Segment Start: EXTRACTED ENTRIES
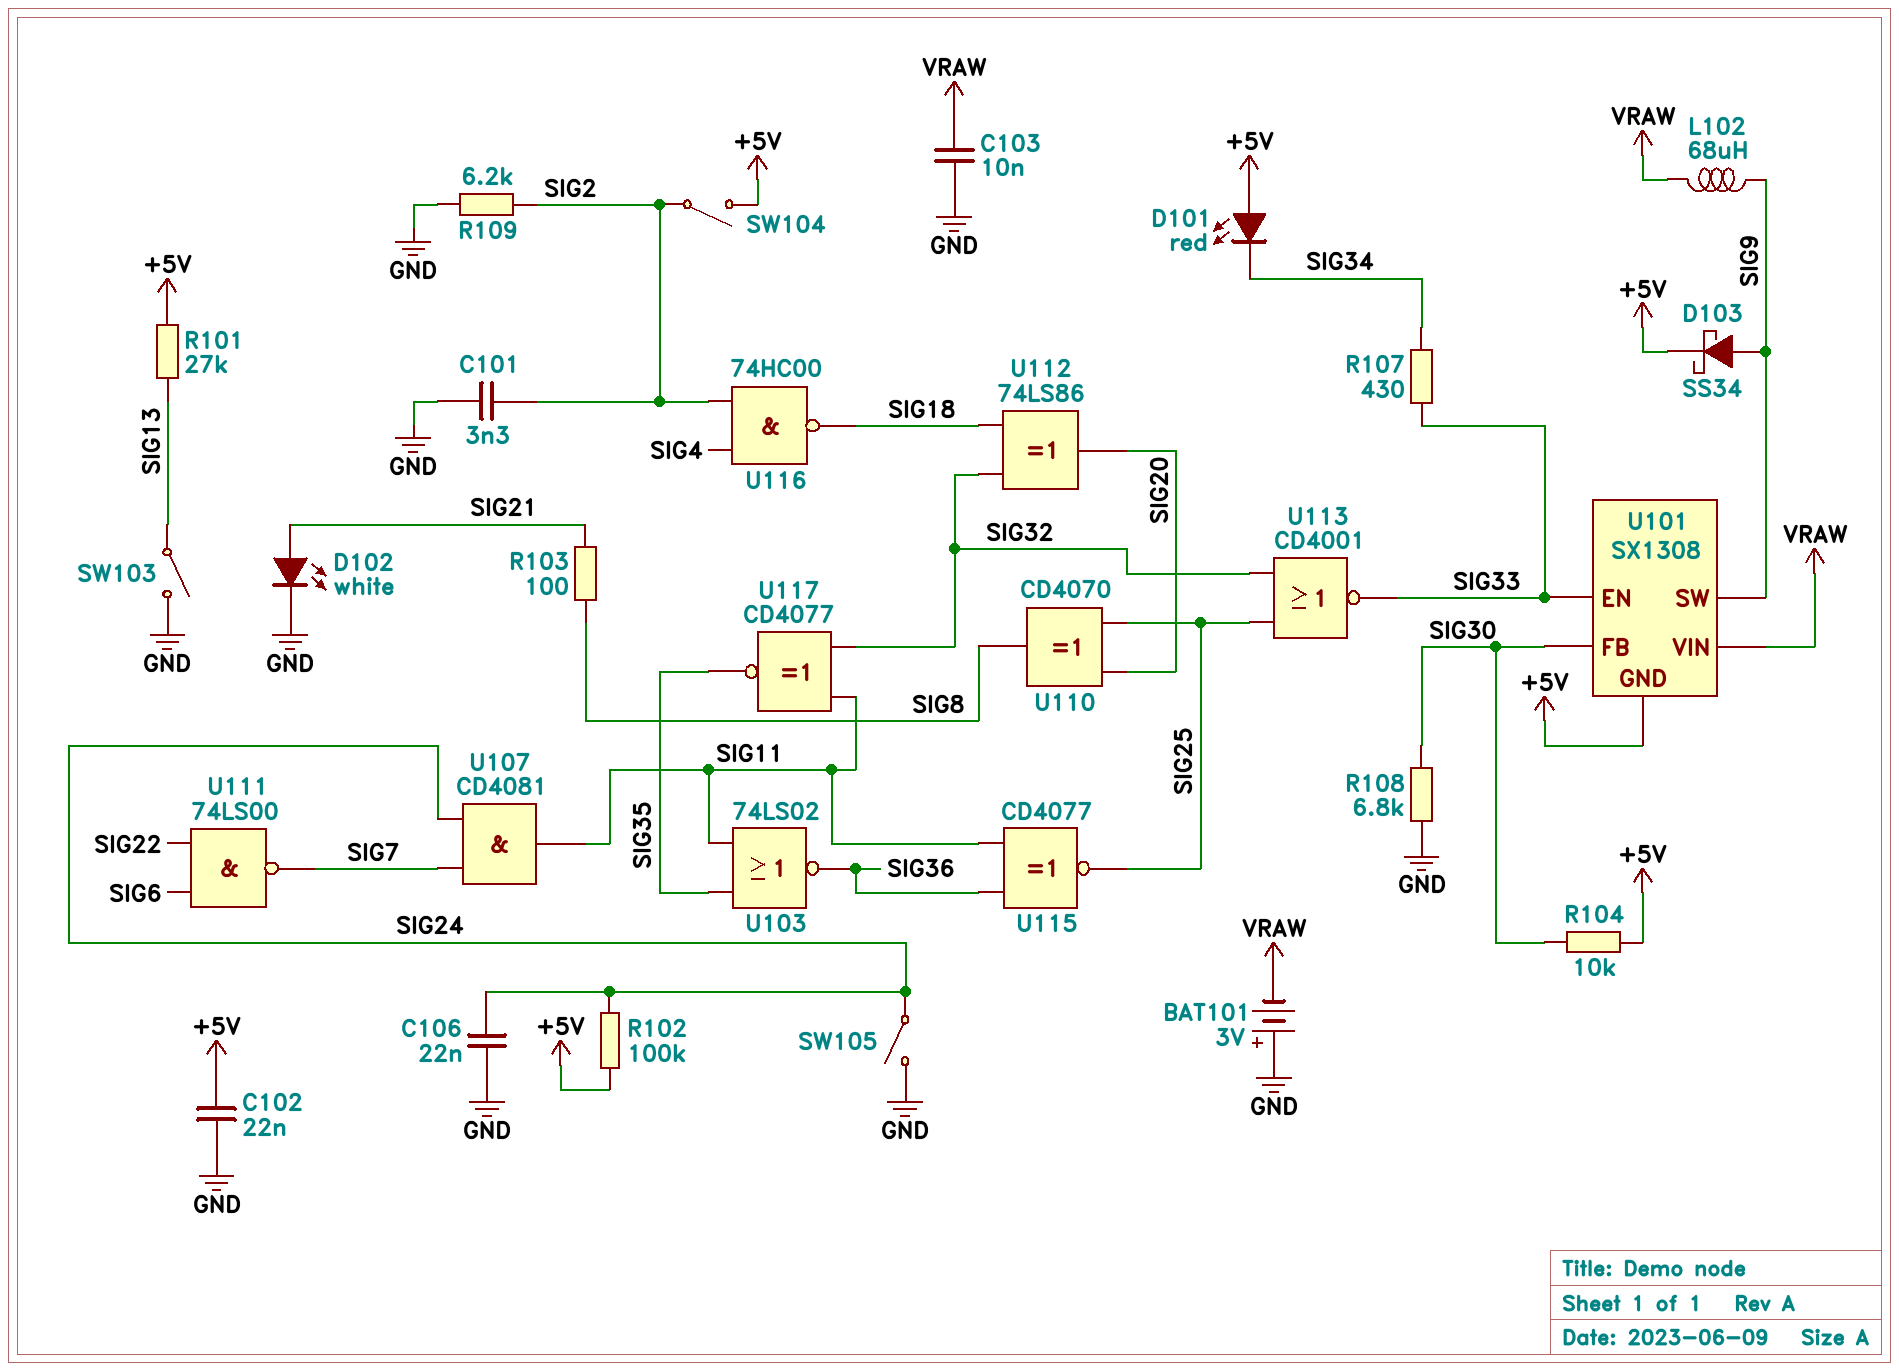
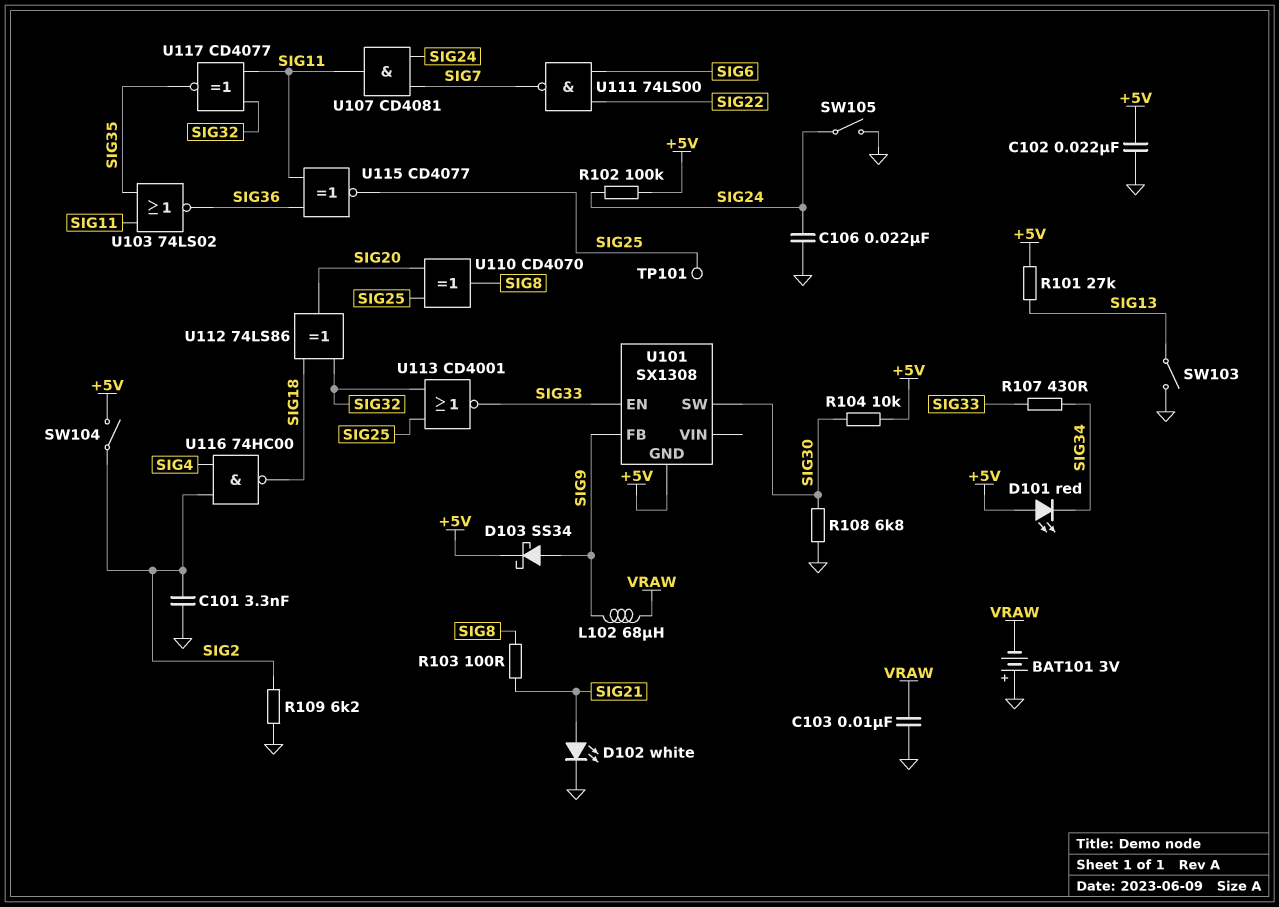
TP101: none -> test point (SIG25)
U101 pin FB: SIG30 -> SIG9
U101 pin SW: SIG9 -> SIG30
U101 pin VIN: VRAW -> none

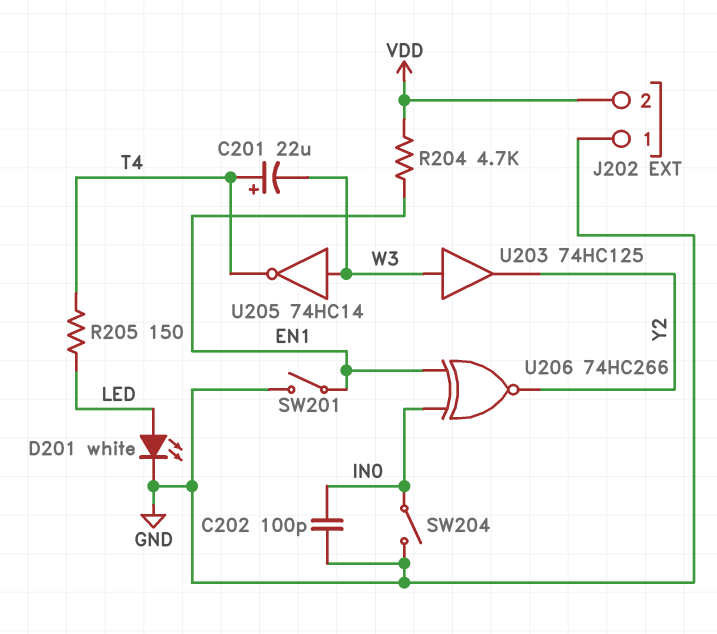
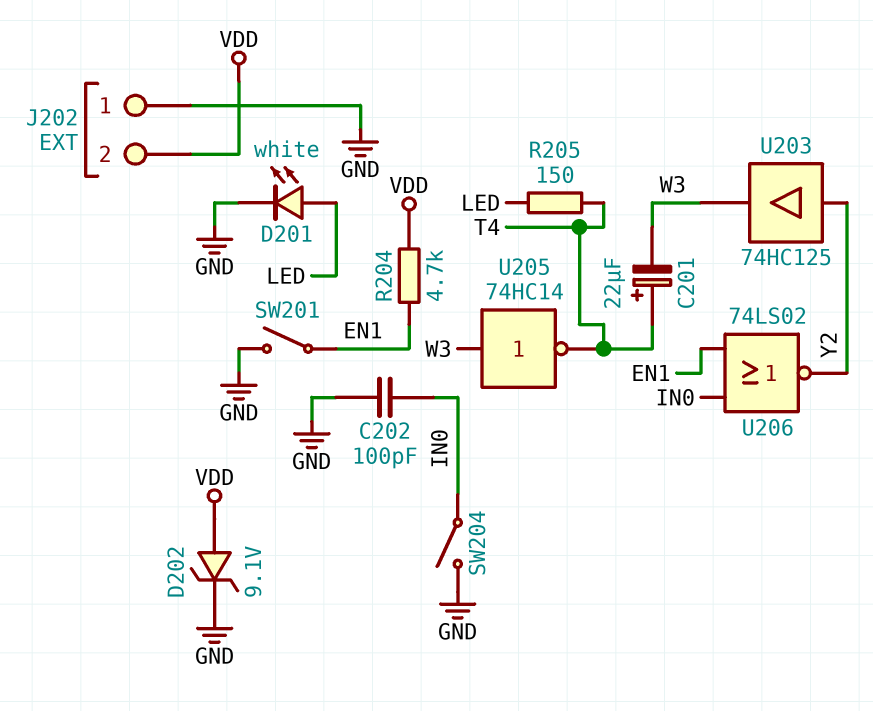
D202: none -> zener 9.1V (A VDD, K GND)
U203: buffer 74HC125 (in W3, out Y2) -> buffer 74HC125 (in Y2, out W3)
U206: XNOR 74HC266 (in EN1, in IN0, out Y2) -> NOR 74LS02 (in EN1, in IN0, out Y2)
Segment End: EXTRACTED ENTRIES
A verbatim copy is needed of the lines running from the line with "U101 pin SW: SIG9 -> SIG30" to the end of the data above, both included. Keep the pictures out of it.

U101 pin SW: SIG9 -> SIG30
U101 pin VIN: VRAW -> none

D202: none -> zener 9.1V (A VDD, K GND)
U203: buffer 74HC125 (in W3, out Y2) -> buffer 74HC125 (in Y2, out W3)
U206: XNOR 74HC266 (in EN1, in IN0, out Y2) -> NOR 74LS02 (in EN1, in IN0, out Y2)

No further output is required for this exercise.